START THE INPUT

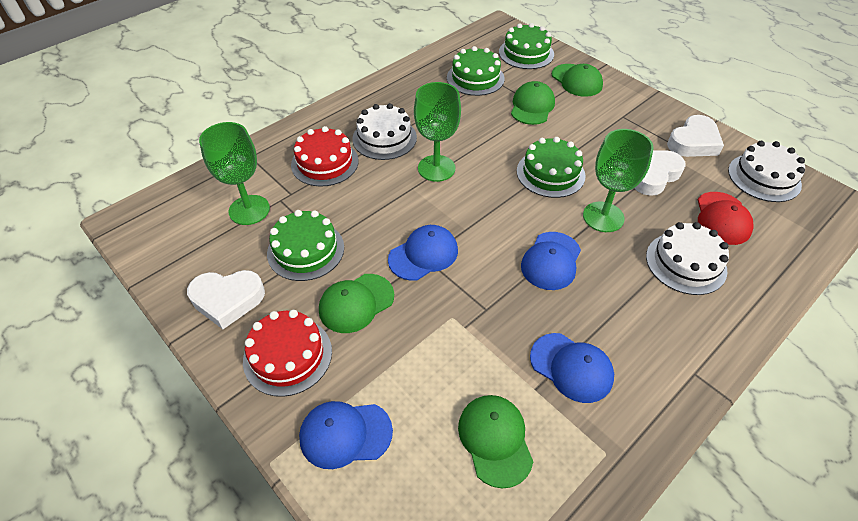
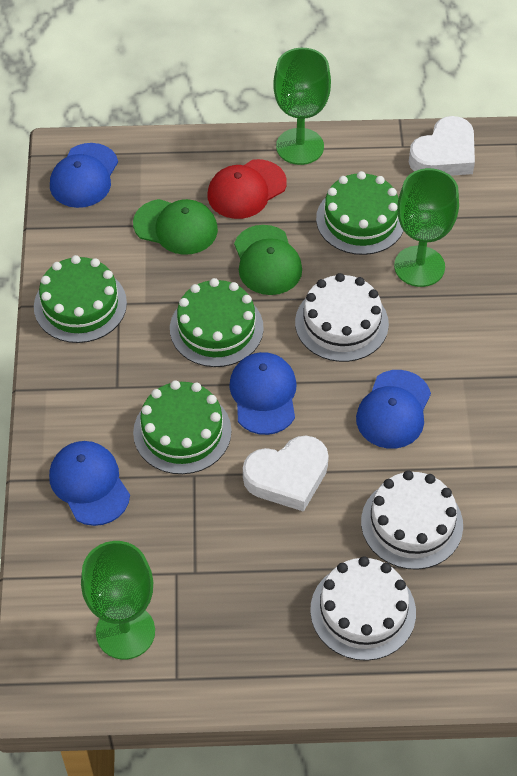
green cap: 4 -> 2
red cake: 2 -> 0
white heart: 3 -> 2

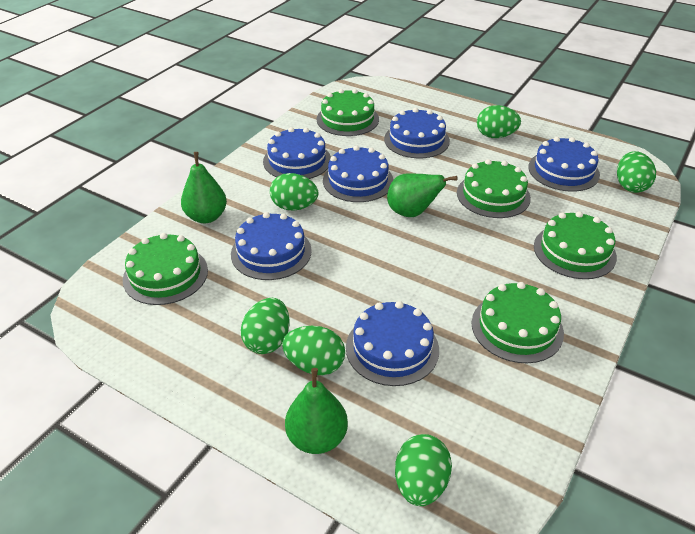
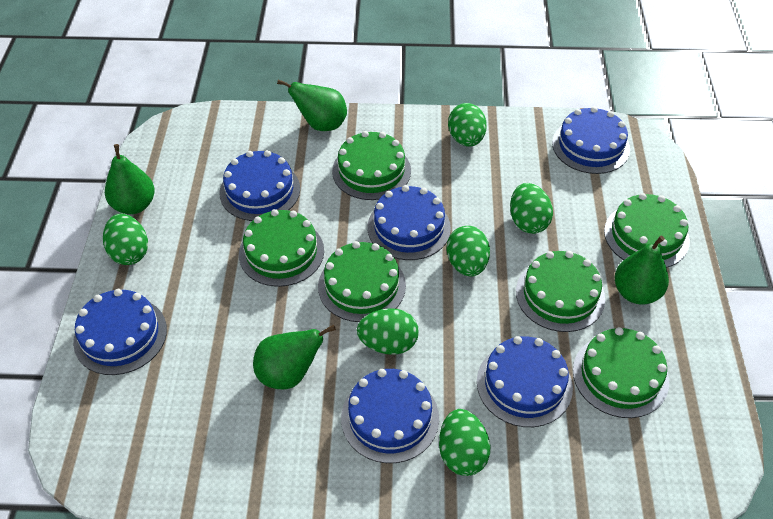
green cake: 5 -> 6
green pear: 3 -> 4

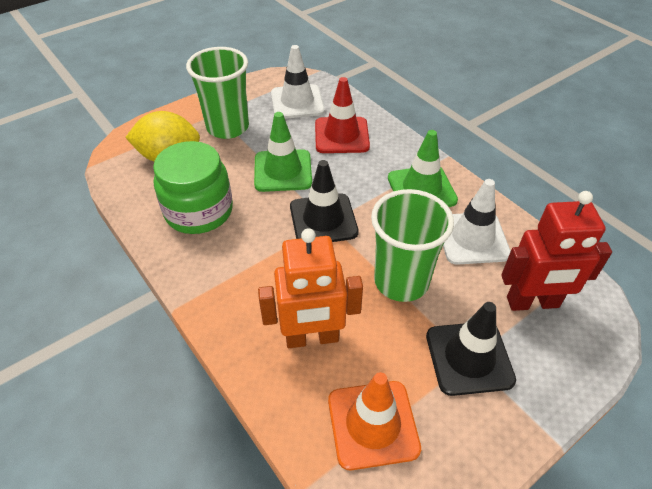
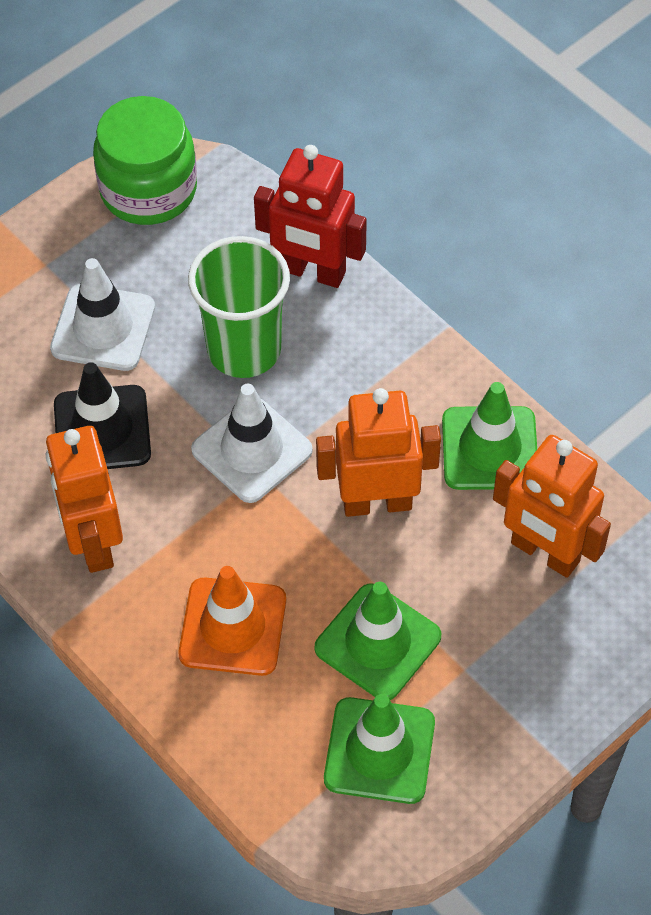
black traffic cone: 2 -> 1
green cup: 2 -> 1
green traffic cone: 2 -> 3
orange robot: 1 -> 3
red traffic cone: 1 -> 0
yellow lemon: 1 -> 0

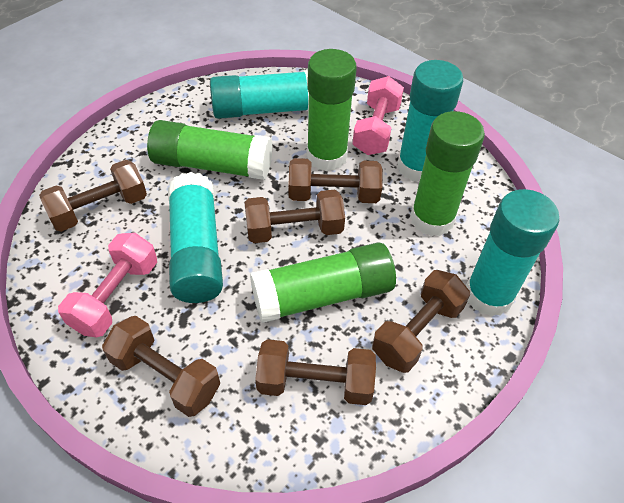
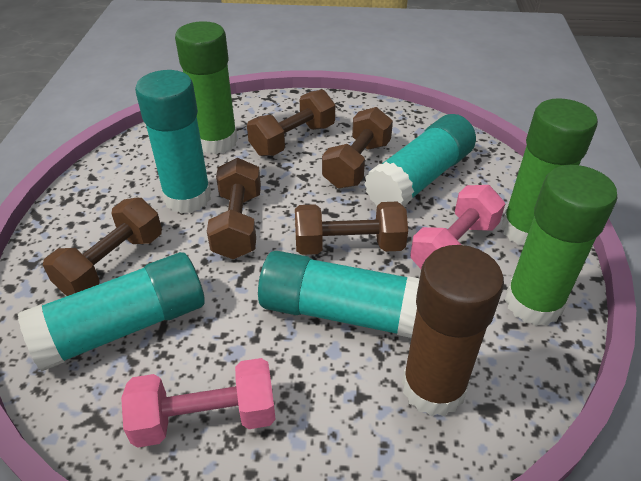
brown dumbbell: 6 -> 5
brown glue stick: 0 -> 1
green glue stick: 4 -> 3

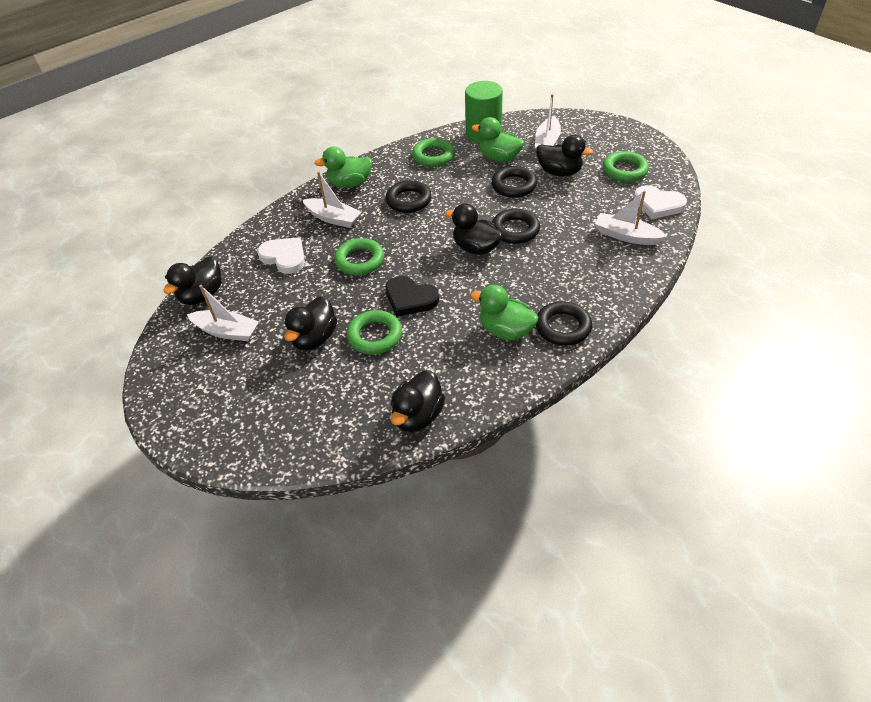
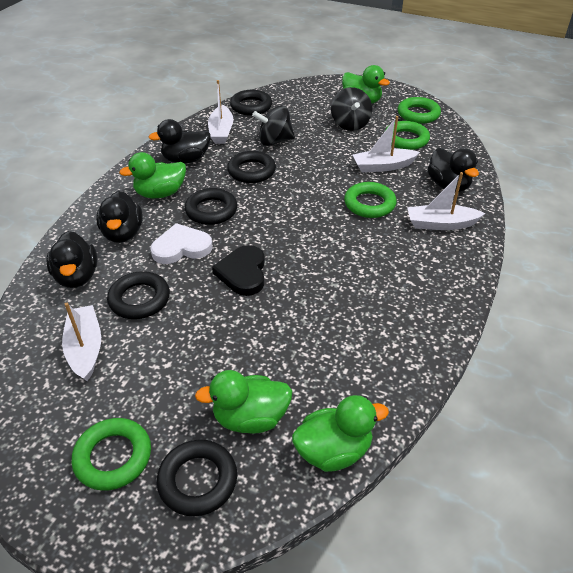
black duck: 5 -> 4
black ring: 4 -> 5
black spinning top: 0 -> 2
green cylinder: 1 -> 0
green duck: 3 -> 4
white heart: 2 -> 1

END THE INPUT

PROBLEM TO WORK ON: Of the lines above, copy each that contains "black".

THE COMPLETED TASK:
black traffic cone: 2 -> 1
black duck: 5 -> 4
black ring: 4 -> 5
black spinning top: 0 -> 2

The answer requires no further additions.